EXERCISE BRIEF: Please output only the lines running from the one that contains "camera: 75 degrees right, 10 degrees up" through the last line of the data below, exactly as they stand, with no pictures.
RECORDED INFORMATION Start Marker
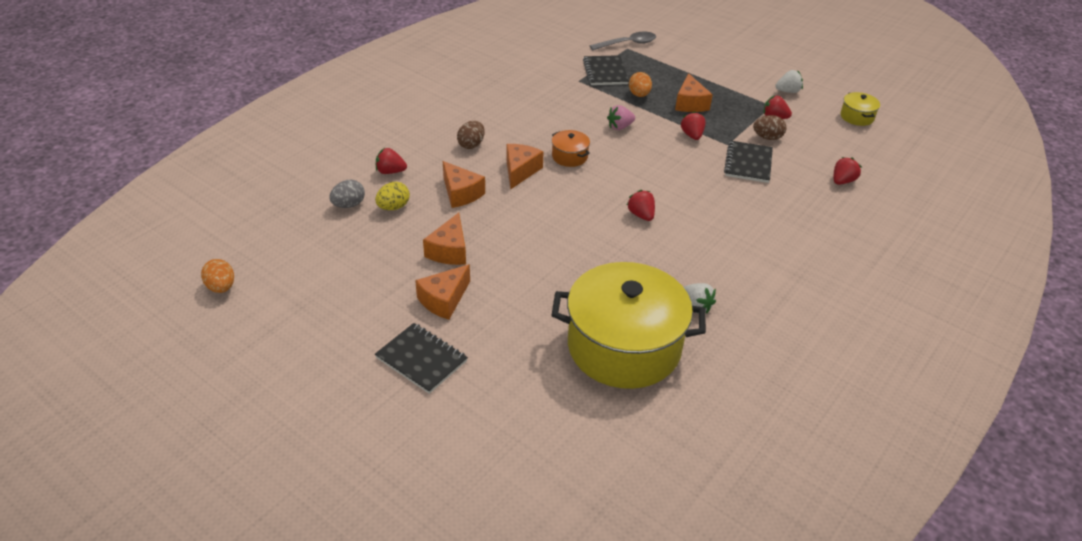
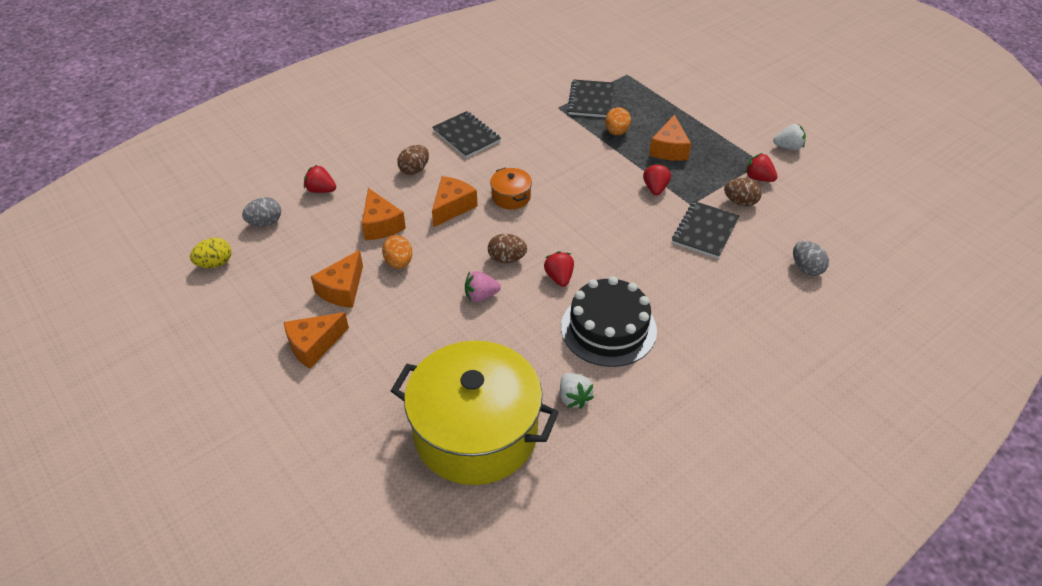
camera: 15 degrees right, 5 degrees up
(221, 287) = (109, 296): orange egg -> orange egg (399, 263)
(393, 207) = (307, 231): yellow egg -> yellow egg (215, 263)
(421, 359) = (264, 409): black notebook -> black notebook (466, 136)
(588, 206) = (507, 259): none -> brown egg
(620, 127) = (579, 168): pink strawberry -> pink strawberry (481, 296)
(628, 44) = (629, 69): grey spoon -> none
(701, 249) = (608, 328): none -> black cake
(842, 181) = (806, 268): red strawberry -> grey egg
(857, 117) = (857, 189): yellow pot -> none

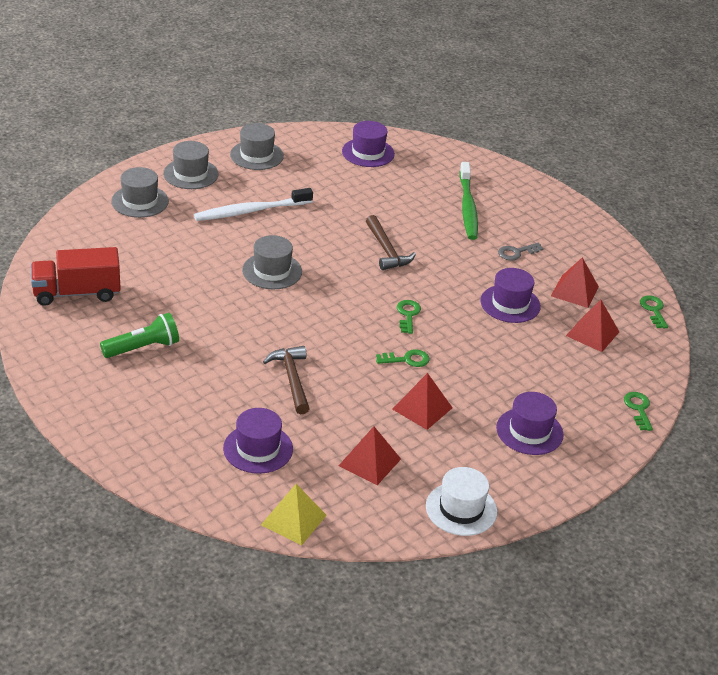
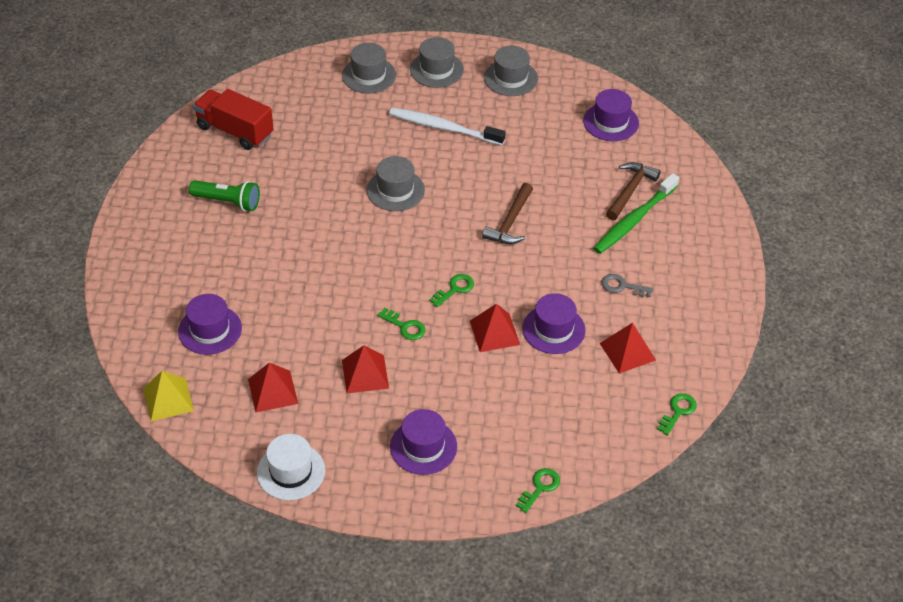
camera: 45 degrees right, 10 degrees up
(291, 379) = (299, 290): brown hammer -> brown hammer (630, 190)
(592, 333) = (591, 398): red pyramid -> red pyramid (494, 332)

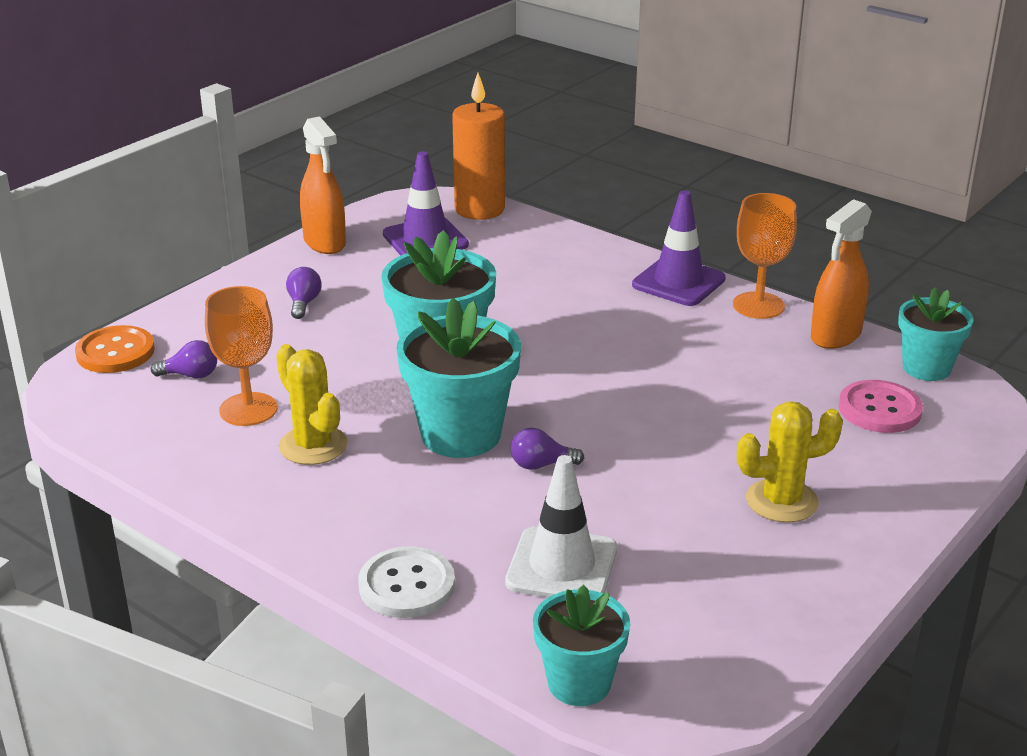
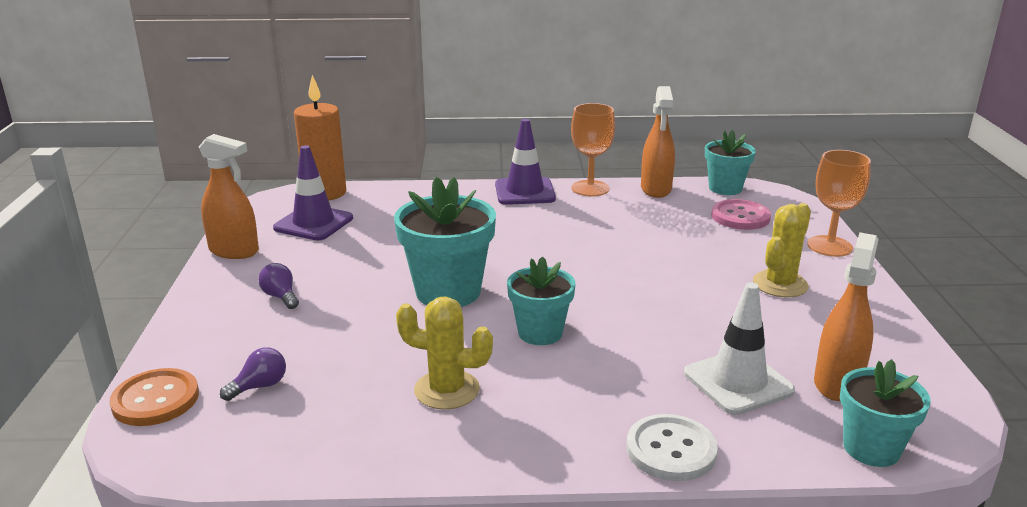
camera: 40 degrees left, 5 degrees down
(248, 409) = (352, 389): orange goblet -> orange goblet (829, 246)
(461, 434) = (540, 333): turquoise flower pot -> turquoise flower pot, size x0.63
(541, 465) = (621, 327): purple light bulb -> none
(656, 617) = (837, 383): none -> orange spray bottle

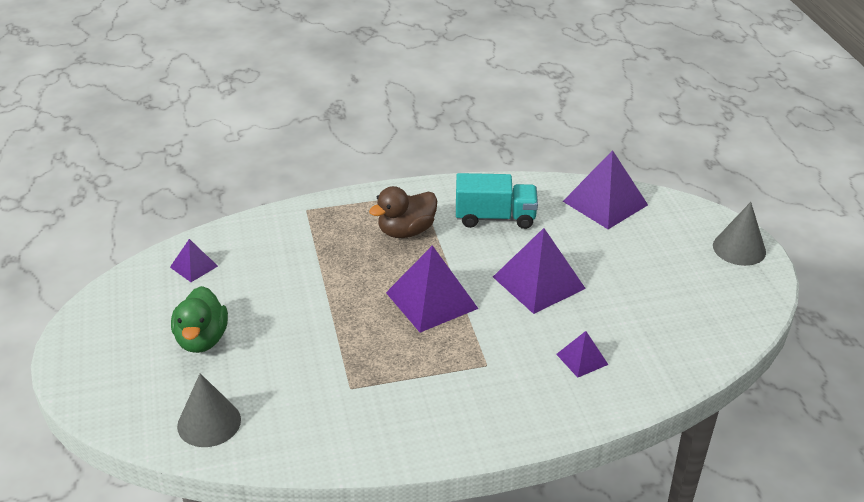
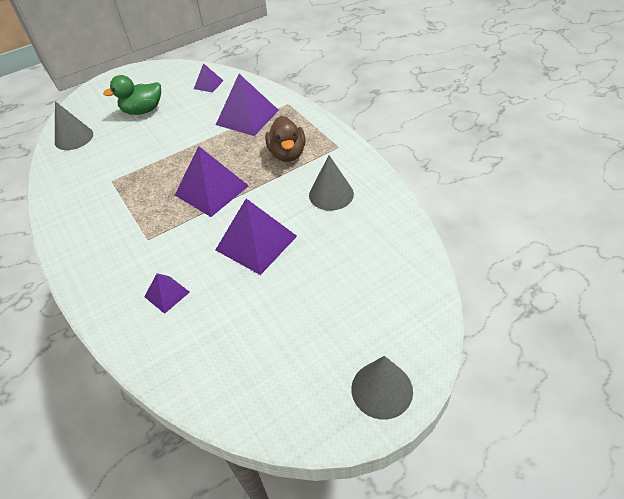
camera: 75 degrees right, 10 degrees up
(406, 231) = (287, 154): brown duck -> brown duck turned 135 degrees counterclockwise
(495, 218) = (331, 194): turquoise truck -> grey cone
(605, 203) = (397, 259): purple pyramid -> purple pyramid (247, 117)

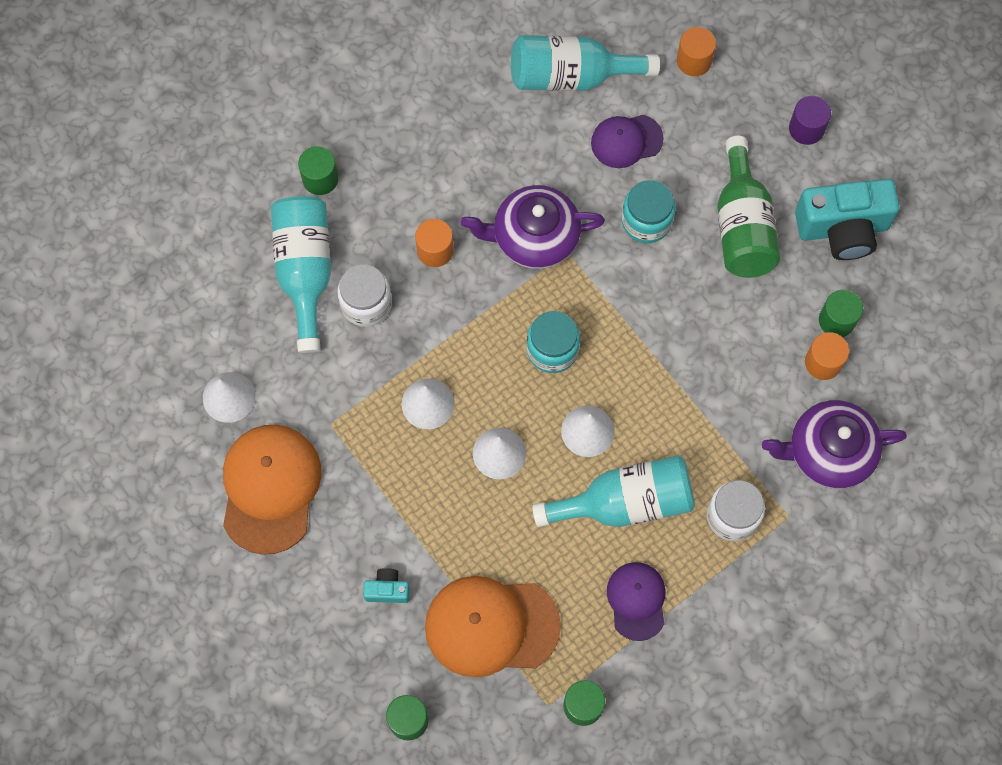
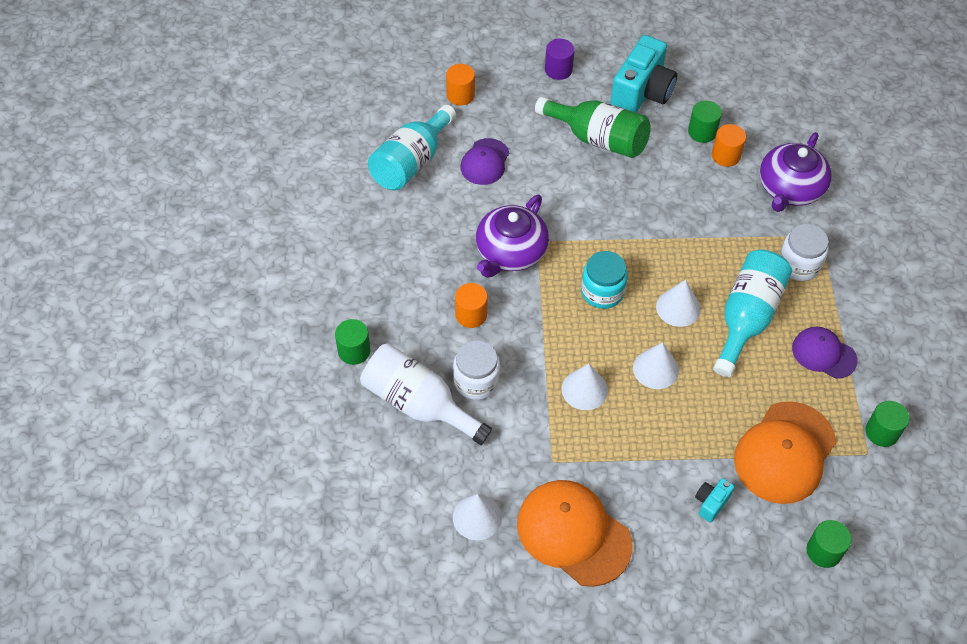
camera: 55 degrees left, 15 degrees down
(305, 271) = (418, 404): turquoise bottle -> white bottle
(646, 221) = (551, 185): turquoise jar -> none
RECORDED INFORMATION End Marker
THE COMPLETED TASK:
camera: 75 degrees right, 10 degrees up
(406, 231) = (287, 154): brown duck -> brown duck turned 135 degrees counterclockwise
(495, 218) = (331, 194): turquoise truck -> grey cone
(605, 203) = (397, 259): purple pyramid -> purple pyramid (247, 117)

camera: 55 degrees left, 15 degrees down
(305, 271) = (418, 404): turquoise bottle -> white bottle
(646, 221) = (551, 185): turquoise jar -> none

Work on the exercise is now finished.